* _DATA_
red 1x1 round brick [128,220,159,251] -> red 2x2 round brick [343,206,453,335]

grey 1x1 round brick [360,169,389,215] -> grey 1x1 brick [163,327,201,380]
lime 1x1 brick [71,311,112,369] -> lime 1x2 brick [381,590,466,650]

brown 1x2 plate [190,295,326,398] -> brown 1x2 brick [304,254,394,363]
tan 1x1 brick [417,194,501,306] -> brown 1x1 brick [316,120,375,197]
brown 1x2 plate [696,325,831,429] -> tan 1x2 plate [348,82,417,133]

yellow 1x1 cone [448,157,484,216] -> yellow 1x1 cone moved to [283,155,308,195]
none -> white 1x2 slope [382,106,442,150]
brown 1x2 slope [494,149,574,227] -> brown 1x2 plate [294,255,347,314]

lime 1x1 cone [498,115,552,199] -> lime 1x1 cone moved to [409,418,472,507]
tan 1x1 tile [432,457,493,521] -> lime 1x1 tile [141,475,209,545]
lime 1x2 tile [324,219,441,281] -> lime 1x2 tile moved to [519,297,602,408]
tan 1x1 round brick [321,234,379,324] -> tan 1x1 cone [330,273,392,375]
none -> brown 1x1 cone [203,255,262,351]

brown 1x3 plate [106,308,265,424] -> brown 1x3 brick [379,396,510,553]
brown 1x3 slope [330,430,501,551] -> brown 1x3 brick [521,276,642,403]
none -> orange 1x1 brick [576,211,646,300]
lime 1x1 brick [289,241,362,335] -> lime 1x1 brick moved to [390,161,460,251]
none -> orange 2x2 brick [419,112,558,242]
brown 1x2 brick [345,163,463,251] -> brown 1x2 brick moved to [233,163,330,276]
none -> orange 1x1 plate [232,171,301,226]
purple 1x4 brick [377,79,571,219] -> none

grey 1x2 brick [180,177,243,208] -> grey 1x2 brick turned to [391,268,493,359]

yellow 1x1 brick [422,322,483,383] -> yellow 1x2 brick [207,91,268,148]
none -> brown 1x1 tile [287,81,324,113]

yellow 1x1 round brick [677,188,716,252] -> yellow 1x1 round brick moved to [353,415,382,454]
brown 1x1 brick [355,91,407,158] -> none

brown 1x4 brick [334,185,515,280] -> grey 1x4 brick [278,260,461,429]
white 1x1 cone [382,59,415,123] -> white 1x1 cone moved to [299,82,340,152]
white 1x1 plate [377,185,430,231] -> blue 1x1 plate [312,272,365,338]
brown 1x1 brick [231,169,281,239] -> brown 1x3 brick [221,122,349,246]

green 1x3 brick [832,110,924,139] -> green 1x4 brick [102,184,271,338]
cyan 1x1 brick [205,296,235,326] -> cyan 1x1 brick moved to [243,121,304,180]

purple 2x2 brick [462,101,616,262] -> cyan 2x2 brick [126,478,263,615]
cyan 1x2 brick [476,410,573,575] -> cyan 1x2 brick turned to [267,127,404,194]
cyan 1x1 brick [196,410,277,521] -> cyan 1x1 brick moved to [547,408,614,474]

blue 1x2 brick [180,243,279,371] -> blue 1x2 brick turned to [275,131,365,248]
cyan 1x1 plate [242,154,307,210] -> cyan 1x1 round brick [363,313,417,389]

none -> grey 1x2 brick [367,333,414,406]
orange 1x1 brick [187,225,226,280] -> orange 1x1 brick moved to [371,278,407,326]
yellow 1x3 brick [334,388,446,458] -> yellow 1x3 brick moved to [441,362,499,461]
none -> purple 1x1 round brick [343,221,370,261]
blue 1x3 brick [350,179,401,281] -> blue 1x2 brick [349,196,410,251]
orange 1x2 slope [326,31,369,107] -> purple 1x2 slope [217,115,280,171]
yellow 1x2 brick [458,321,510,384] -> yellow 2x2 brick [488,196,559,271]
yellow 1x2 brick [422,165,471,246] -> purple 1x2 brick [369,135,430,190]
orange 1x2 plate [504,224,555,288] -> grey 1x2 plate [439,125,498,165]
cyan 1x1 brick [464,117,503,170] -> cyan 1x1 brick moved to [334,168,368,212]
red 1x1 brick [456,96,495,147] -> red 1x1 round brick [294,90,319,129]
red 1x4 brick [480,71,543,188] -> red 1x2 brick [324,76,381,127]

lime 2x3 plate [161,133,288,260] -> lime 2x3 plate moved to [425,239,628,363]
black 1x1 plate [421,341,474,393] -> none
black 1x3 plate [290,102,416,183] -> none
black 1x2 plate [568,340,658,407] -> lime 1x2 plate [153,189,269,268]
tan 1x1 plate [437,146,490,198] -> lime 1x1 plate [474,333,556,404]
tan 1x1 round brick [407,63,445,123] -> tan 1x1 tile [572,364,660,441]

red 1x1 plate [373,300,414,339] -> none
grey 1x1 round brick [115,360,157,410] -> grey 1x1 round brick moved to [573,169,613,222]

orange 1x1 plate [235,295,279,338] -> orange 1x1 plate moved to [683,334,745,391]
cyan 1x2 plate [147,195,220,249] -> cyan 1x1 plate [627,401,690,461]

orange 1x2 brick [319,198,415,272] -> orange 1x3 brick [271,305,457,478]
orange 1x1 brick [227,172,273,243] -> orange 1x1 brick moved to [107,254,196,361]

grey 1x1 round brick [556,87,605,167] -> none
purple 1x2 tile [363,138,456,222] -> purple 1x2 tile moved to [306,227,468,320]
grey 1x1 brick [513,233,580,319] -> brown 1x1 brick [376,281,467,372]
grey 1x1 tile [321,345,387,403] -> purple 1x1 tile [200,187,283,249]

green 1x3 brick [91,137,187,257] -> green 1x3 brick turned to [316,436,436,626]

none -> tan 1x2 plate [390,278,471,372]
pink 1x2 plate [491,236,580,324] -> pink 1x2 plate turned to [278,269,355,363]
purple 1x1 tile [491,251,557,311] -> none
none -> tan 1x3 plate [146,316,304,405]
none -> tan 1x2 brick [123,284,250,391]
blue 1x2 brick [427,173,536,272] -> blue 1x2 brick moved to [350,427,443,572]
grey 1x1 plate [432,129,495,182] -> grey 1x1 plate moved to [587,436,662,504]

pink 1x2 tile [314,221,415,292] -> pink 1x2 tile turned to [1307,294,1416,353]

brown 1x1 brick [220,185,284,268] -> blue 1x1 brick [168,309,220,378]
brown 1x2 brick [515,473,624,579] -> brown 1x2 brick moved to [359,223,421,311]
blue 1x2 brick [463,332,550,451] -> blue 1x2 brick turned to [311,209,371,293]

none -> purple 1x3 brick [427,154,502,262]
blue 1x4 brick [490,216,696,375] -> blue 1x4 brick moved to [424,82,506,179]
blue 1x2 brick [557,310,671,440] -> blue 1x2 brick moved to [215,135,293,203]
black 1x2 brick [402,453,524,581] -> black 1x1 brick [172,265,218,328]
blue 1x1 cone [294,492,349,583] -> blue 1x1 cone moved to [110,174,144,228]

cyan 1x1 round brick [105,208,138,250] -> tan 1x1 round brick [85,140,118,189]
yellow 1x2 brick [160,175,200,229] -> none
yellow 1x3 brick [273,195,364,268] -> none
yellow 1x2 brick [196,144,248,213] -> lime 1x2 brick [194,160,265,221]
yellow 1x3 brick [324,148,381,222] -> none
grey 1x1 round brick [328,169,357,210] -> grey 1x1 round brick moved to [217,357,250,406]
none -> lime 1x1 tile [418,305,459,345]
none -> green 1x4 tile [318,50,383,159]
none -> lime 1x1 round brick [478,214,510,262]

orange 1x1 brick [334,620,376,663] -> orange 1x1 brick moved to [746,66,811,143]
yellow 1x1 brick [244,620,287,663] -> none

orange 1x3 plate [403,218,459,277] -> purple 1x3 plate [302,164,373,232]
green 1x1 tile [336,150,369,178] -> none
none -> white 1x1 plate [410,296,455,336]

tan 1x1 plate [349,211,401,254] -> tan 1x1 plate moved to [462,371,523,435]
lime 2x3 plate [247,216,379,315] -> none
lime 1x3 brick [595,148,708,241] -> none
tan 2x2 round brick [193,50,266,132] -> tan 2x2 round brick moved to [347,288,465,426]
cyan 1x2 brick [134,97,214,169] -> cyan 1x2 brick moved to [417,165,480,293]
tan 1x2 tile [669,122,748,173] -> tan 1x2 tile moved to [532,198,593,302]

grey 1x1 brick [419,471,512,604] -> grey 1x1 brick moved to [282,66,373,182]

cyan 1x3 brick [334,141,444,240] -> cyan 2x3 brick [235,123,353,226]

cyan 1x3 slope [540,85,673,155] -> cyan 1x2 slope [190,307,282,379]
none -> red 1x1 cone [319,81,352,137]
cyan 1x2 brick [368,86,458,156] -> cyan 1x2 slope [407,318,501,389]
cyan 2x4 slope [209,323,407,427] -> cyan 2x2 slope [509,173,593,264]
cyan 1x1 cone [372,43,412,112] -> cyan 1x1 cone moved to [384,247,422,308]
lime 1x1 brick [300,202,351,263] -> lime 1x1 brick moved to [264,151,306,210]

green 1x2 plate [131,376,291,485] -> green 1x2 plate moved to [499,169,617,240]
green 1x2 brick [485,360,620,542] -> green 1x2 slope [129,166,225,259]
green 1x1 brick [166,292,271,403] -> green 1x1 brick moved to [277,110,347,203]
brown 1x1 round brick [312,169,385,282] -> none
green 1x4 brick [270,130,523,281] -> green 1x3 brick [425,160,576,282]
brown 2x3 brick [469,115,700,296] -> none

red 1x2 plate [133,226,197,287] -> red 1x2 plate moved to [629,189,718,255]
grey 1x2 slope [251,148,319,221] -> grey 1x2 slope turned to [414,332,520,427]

* _BRIEF_
Could you restate word for word the lines above from the one containing "cyan 1x2 plate" through the one containing "none -> lime 1x1 round", both included, and nothing else?

* _TASK ANSWER_
cyan 1x2 plate [147,195,220,249] -> cyan 1x1 plate [627,401,690,461]

orange 1x2 brick [319,198,415,272] -> orange 1x3 brick [271,305,457,478]
orange 1x1 brick [227,172,273,243] -> orange 1x1 brick moved to [107,254,196,361]

grey 1x1 round brick [556,87,605,167] -> none
purple 1x2 tile [363,138,456,222] -> purple 1x2 tile moved to [306,227,468,320]
grey 1x1 brick [513,233,580,319] -> brown 1x1 brick [376,281,467,372]
grey 1x1 tile [321,345,387,403] -> purple 1x1 tile [200,187,283,249]

green 1x3 brick [91,137,187,257] -> green 1x3 brick turned to [316,436,436,626]

none -> tan 1x2 plate [390,278,471,372]
pink 1x2 plate [491,236,580,324] -> pink 1x2 plate turned to [278,269,355,363]
purple 1x1 tile [491,251,557,311] -> none
none -> tan 1x3 plate [146,316,304,405]
none -> tan 1x2 brick [123,284,250,391]
blue 1x2 brick [427,173,536,272] -> blue 1x2 brick moved to [350,427,443,572]
grey 1x1 plate [432,129,495,182] -> grey 1x1 plate moved to [587,436,662,504]

pink 1x2 tile [314,221,415,292] -> pink 1x2 tile turned to [1307,294,1416,353]

brown 1x1 brick [220,185,284,268] -> blue 1x1 brick [168,309,220,378]
brown 1x2 brick [515,473,624,579] -> brown 1x2 brick moved to [359,223,421,311]
blue 1x2 brick [463,332,550,451] -> blue 1x2 brick turned to [311,209,371,293]

none -> purple 1x3 brick [427,154,502,262]
blue 1x4 brick [490,216,696,375] -> blue 1x4 brick moved to [424,82,506,179]
blue 1x2 brick [557,310,671,440] -> blue 1x2 brick moved to [215,135,293,203]
black 1x2 brick [402,453,524,581] -> black 1x1 brick [172,265,218,328]
blue 1x1 cone [294,492,349,583] -> blue 1x1 cone moved to [110,174,144,228]

cyan 1x1 round brick [105,208,138,250] -> tan 1x1 round brick [85,140,118,189]
yellow 1x2 brick [160,175,200,229] -> none
yellow 1x3 brick [273,195,364,268] -> none
yellow 1x2 brick [196,144,248,213] -> lime 1x2 brick [194,160,265,221]
yellow 1x3 brick [324,148,381,222] -> none
grey 1x1 round brick [328,169,357,210] -> grey 1x1 round brick moved to [217,357,250,406]
none -> lime 1x1 tile [418,305,459,345]
none -> green 1x4 tile [318,50,383,159]
none -> lime 1x1 round brick [478,214,510,262]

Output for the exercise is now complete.